— START OF RECORDS SHOWN —

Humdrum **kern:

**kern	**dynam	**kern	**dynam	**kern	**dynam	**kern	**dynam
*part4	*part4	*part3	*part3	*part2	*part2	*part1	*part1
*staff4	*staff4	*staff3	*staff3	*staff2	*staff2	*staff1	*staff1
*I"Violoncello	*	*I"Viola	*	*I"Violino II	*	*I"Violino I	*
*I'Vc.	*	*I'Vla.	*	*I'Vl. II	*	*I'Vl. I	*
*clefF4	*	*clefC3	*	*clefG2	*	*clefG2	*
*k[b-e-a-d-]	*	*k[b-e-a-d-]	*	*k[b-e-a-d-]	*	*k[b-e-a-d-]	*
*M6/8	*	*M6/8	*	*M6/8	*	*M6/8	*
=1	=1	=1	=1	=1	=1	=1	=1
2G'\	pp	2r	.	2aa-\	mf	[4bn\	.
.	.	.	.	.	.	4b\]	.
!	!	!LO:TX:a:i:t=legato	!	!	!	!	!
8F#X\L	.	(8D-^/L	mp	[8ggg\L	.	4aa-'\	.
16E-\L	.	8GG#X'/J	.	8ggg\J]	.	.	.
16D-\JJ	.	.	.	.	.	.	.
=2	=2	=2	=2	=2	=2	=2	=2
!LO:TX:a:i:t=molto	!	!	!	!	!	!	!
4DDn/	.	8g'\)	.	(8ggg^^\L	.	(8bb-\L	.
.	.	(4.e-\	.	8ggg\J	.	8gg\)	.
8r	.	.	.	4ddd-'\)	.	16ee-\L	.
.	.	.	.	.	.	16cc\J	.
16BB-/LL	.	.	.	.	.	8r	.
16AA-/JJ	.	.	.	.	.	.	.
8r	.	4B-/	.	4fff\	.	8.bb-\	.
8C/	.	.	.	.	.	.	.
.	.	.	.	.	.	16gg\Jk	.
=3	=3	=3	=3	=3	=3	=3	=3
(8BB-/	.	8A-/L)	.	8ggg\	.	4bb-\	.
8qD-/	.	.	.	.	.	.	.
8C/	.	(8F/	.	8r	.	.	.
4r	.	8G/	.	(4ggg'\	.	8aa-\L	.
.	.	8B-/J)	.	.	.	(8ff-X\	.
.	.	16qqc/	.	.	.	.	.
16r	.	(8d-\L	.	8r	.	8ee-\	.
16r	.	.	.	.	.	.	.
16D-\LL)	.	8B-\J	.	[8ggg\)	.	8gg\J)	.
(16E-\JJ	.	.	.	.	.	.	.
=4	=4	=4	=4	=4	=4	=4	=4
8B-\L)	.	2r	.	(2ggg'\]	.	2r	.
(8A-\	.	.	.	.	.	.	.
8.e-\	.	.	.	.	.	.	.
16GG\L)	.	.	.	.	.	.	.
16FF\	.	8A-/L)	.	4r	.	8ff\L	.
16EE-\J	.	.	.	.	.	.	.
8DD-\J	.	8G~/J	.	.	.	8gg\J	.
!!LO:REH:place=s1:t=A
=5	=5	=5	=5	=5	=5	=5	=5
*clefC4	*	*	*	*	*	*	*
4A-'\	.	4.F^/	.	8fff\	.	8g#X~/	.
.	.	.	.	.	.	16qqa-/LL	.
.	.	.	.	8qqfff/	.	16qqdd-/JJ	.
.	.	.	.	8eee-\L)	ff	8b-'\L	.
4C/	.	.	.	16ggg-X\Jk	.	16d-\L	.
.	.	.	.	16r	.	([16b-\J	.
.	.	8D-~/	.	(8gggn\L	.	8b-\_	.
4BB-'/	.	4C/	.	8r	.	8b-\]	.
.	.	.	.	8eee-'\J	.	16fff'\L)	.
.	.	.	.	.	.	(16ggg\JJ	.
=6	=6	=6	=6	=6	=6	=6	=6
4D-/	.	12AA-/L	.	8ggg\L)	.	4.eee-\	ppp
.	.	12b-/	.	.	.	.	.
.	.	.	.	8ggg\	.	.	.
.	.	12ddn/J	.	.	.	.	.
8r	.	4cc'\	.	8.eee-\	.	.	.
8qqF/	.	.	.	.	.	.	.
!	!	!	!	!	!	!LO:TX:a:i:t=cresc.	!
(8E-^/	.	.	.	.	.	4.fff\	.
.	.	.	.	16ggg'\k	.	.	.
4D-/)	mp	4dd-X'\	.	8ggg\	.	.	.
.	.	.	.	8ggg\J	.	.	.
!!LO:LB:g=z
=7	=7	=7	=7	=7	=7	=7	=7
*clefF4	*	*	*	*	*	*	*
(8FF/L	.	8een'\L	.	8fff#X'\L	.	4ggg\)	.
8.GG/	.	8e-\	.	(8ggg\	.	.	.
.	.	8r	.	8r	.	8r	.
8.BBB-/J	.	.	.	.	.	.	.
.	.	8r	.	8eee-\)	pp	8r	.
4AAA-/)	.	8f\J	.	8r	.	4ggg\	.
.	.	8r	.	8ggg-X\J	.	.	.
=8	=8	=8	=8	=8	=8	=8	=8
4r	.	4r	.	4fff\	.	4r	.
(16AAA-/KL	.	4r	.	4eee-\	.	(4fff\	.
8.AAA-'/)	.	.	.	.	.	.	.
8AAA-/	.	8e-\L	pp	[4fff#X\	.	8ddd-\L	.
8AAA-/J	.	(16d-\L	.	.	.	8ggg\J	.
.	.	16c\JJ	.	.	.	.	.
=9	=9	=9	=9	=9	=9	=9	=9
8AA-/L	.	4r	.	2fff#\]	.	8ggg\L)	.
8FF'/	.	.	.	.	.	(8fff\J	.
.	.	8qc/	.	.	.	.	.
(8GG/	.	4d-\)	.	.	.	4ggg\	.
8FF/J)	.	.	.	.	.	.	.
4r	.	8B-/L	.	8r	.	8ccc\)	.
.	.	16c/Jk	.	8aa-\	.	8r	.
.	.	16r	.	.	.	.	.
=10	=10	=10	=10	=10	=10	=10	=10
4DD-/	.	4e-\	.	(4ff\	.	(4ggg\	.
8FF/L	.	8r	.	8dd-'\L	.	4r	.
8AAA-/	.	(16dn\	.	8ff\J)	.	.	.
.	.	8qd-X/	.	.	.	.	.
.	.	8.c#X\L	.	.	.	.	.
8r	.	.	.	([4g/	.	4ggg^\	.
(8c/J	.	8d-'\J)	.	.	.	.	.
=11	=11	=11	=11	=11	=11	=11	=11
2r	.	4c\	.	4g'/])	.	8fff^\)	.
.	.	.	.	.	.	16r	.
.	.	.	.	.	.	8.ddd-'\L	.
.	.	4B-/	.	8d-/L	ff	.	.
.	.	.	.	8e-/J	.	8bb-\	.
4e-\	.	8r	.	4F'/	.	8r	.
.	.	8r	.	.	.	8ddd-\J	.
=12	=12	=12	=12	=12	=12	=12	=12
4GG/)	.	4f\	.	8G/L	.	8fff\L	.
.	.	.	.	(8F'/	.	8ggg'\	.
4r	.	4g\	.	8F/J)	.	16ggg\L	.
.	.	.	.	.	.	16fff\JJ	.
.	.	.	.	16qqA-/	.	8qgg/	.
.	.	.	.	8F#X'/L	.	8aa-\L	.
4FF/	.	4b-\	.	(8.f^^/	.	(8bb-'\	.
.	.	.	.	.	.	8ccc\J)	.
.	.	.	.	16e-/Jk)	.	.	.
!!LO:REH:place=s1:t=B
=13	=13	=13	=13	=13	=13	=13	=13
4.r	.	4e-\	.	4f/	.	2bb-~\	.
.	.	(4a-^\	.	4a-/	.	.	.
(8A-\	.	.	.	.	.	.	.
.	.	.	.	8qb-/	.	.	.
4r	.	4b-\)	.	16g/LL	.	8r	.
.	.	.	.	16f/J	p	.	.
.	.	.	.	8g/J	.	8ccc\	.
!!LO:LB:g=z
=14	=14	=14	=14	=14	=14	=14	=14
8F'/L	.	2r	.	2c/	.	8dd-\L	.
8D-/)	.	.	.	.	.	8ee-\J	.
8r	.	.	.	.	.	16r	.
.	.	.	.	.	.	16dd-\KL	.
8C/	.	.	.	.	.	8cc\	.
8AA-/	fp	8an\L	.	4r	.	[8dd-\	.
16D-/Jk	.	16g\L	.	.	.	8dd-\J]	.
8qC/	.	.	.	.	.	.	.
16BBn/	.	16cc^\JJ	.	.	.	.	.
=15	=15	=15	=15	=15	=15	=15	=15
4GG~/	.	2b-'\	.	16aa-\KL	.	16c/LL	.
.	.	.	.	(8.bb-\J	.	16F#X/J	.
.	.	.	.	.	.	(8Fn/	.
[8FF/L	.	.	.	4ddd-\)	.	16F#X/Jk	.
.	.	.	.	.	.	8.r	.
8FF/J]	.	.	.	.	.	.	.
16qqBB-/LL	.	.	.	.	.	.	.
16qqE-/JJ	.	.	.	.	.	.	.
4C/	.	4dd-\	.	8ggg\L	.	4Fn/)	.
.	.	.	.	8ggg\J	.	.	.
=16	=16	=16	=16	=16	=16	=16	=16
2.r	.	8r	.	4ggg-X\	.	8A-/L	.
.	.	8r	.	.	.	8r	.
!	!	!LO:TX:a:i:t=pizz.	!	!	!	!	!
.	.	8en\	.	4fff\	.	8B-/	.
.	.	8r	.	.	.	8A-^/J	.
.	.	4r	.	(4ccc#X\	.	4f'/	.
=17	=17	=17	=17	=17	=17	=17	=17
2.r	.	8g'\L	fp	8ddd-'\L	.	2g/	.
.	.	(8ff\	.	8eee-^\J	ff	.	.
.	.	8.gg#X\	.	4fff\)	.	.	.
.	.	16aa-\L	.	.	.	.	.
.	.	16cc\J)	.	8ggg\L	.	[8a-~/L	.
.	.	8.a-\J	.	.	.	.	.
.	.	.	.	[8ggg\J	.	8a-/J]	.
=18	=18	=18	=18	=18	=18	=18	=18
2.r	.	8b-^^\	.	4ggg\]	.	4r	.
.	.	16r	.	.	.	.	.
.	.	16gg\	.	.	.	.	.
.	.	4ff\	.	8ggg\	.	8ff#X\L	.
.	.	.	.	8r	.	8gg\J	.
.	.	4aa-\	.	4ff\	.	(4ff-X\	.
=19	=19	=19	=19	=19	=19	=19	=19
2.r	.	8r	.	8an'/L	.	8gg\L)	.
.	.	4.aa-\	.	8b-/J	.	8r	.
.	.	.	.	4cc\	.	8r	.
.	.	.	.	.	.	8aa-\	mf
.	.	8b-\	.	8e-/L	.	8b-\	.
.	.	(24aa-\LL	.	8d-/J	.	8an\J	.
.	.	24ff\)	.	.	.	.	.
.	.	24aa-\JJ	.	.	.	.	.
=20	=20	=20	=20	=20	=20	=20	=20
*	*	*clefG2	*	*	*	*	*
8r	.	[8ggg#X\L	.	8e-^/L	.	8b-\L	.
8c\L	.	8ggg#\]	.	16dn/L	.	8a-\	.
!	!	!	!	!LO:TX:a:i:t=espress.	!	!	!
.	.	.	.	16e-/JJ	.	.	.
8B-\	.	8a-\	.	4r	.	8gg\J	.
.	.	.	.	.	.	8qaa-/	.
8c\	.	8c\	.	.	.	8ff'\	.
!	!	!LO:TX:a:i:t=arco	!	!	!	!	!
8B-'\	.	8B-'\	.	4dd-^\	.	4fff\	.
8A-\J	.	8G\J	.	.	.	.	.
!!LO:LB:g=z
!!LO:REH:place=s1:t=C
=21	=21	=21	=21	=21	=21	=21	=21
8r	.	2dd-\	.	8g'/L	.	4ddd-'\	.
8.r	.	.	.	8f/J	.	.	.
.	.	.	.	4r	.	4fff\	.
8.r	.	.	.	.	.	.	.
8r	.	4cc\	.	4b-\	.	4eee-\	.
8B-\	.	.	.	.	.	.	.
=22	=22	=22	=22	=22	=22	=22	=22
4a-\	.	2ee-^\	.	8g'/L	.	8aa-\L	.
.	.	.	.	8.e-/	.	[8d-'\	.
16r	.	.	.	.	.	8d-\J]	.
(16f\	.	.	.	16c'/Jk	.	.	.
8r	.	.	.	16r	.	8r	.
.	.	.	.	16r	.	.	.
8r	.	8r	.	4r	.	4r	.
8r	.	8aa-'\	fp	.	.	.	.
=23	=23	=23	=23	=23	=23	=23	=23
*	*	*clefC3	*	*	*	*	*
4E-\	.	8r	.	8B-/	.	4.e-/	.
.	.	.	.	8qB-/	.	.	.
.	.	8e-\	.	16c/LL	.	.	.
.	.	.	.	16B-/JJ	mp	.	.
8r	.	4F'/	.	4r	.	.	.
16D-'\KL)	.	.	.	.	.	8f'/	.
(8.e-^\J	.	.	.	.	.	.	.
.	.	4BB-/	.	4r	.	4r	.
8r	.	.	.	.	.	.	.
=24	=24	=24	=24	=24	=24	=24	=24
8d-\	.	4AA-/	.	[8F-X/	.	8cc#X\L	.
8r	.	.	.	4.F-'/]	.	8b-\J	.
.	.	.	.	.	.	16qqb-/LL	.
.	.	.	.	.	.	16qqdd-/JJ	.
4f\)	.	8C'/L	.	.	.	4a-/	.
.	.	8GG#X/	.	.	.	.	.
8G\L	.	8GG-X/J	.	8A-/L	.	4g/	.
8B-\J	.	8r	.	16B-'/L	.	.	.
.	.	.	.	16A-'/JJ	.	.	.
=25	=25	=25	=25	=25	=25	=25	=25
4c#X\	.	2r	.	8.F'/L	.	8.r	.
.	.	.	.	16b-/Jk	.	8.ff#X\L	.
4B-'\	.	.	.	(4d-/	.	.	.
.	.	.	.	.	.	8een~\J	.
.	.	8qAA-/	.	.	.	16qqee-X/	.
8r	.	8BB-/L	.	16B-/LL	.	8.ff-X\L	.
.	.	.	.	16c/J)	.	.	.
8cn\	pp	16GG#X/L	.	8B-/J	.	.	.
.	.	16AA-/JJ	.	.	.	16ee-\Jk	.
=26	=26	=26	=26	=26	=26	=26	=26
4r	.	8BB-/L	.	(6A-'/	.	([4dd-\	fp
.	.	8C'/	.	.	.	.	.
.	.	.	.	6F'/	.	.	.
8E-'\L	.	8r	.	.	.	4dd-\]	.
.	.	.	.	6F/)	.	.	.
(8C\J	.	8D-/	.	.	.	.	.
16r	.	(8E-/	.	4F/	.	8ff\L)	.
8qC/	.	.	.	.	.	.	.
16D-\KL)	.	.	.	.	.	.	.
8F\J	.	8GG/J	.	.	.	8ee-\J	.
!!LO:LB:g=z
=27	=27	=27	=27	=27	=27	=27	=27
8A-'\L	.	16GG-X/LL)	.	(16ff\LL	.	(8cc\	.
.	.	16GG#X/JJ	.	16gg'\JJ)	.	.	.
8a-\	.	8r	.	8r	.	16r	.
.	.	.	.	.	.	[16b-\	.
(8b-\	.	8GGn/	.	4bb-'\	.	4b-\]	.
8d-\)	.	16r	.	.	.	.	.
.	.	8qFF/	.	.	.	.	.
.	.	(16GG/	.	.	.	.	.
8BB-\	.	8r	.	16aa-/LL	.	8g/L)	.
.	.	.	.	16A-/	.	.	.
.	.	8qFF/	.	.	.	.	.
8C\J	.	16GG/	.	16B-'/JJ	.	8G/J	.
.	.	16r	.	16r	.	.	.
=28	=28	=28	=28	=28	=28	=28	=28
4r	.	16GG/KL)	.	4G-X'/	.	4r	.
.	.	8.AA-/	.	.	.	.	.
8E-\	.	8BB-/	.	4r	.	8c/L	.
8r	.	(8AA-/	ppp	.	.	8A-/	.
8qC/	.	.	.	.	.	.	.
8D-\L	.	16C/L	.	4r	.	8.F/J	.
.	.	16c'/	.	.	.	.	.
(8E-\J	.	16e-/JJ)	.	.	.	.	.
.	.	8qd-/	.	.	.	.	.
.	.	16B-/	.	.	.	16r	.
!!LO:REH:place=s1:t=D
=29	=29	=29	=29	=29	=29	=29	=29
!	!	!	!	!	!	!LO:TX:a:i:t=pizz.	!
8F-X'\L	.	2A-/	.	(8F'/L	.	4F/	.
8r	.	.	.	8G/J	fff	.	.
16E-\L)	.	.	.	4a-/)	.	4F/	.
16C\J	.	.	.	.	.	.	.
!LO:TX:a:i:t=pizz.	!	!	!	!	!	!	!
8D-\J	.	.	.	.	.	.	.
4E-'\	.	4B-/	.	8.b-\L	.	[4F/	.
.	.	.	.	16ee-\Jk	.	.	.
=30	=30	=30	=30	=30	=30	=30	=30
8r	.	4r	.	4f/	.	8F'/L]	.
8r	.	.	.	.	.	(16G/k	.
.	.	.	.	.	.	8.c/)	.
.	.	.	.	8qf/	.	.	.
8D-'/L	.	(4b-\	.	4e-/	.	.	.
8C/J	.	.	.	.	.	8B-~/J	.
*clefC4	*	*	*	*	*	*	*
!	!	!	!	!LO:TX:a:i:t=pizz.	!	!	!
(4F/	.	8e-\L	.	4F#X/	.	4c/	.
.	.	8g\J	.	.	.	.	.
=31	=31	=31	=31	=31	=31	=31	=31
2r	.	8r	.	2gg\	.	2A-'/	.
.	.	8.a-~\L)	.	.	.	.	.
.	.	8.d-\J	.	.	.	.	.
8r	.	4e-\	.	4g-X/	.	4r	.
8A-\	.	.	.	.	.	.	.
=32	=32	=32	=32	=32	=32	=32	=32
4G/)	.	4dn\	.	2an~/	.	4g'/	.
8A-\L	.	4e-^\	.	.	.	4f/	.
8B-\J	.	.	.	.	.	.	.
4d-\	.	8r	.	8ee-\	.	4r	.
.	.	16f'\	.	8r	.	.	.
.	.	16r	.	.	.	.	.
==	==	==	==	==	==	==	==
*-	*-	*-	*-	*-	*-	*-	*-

— END OF RECORDS SHOWN —

▸ **SHORT EXERCISE**: Display each line of the listing that contains the string "kern".

▸ **RESPONSE BELOW**:
Humdrum **kern:
**kern	**dynam	**kern	**dynam	**kern	**dynam	**kern	**dynam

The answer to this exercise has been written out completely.